== Task details ==
Locate each line in the material below that contains the string "acciaccatura" and copy those lines out. Case counts.

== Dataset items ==
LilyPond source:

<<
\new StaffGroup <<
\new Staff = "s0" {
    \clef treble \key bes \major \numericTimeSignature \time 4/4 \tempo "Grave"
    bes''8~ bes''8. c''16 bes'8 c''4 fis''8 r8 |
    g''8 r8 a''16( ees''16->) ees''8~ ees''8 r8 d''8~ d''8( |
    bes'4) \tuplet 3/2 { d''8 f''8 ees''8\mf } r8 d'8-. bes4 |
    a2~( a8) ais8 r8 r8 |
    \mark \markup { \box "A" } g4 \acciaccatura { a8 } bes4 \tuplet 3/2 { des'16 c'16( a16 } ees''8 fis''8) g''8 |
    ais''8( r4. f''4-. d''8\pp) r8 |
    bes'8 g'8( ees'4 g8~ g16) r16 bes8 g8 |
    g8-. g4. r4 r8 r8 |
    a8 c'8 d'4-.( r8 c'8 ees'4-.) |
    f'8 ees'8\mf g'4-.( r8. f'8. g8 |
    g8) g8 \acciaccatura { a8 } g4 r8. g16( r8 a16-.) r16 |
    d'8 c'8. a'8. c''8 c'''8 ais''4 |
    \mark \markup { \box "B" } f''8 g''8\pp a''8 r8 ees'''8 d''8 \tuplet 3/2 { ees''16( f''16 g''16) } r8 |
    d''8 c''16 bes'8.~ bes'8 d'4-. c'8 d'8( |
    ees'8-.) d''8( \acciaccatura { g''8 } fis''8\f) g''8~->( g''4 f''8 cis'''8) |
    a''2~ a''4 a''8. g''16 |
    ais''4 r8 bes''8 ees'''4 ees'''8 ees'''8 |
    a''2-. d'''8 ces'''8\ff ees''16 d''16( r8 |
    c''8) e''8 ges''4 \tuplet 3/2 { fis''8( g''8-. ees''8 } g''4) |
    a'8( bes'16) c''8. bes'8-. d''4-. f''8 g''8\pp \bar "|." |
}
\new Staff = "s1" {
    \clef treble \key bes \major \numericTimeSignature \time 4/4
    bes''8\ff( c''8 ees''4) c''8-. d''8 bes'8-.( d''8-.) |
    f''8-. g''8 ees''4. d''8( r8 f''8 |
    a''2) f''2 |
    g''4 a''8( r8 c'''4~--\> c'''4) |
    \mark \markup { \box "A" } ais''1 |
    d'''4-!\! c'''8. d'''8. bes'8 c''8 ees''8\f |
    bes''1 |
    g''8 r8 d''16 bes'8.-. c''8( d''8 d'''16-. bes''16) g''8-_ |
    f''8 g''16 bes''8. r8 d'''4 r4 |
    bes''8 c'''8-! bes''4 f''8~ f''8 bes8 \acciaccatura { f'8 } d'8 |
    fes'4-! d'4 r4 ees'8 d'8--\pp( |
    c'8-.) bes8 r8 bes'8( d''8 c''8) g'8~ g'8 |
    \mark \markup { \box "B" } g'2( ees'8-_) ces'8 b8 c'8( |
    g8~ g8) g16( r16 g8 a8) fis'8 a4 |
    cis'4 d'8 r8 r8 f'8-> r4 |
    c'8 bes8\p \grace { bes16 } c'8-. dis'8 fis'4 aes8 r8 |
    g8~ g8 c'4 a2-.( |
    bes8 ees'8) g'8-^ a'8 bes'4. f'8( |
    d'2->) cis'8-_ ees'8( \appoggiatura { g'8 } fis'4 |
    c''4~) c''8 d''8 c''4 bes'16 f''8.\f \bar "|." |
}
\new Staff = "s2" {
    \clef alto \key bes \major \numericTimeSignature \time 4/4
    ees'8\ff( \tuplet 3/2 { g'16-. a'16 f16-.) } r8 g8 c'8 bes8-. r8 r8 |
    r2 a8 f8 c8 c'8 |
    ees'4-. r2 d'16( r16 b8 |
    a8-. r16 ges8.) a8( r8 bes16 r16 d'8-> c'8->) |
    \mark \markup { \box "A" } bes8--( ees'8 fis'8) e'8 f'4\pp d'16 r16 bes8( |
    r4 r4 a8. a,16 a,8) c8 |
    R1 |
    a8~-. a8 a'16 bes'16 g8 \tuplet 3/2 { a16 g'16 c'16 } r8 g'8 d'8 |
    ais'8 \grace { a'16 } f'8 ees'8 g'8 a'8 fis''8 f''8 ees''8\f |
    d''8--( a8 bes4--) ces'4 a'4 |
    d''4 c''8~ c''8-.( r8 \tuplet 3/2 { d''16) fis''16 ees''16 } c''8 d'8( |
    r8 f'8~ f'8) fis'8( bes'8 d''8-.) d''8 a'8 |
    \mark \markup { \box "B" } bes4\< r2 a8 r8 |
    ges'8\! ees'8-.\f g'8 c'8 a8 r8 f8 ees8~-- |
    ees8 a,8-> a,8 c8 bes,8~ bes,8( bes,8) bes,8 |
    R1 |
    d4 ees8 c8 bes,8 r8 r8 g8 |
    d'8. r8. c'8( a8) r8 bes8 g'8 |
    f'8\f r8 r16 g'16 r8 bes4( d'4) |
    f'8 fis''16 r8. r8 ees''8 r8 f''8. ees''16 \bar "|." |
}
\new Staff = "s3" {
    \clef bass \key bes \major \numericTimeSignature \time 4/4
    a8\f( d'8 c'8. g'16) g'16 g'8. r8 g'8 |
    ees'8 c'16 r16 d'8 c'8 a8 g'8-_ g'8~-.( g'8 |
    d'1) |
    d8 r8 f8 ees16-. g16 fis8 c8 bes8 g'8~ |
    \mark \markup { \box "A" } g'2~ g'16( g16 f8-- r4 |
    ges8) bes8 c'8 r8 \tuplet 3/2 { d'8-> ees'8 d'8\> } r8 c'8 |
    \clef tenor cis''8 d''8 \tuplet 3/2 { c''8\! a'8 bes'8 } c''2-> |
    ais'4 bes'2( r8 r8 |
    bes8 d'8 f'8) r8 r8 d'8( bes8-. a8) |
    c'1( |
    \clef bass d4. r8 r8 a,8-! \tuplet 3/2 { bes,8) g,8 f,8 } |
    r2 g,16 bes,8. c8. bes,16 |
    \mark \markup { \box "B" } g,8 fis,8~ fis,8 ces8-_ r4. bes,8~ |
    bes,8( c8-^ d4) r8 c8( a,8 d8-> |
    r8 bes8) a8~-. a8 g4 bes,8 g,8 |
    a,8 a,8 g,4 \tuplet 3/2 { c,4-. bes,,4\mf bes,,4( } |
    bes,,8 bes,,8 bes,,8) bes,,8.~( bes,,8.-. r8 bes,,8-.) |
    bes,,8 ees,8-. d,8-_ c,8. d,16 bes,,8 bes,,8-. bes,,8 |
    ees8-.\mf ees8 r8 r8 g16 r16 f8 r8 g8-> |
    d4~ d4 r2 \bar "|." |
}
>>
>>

== Output ==
    \mark \markup { \box "A" } g4 \acciaccatura { a8 } bes4 \tuplet 3/2 { des'16 c'16( a16 } ees''8 fis''8) g''8 |
    g8) g8 \acciaccatura { a8 } g4 r8. g16( r8 a16-.) r16 |
    ees'8-.) d''8( \acciaccatura { g''8 } fis''8\f) g''8~->( g''4 f''8 cis'''8) |
    bes''8 c'''8-! bes''4 f''8~ f''8 bes8 \acciaccatura { f'8 } d'8 |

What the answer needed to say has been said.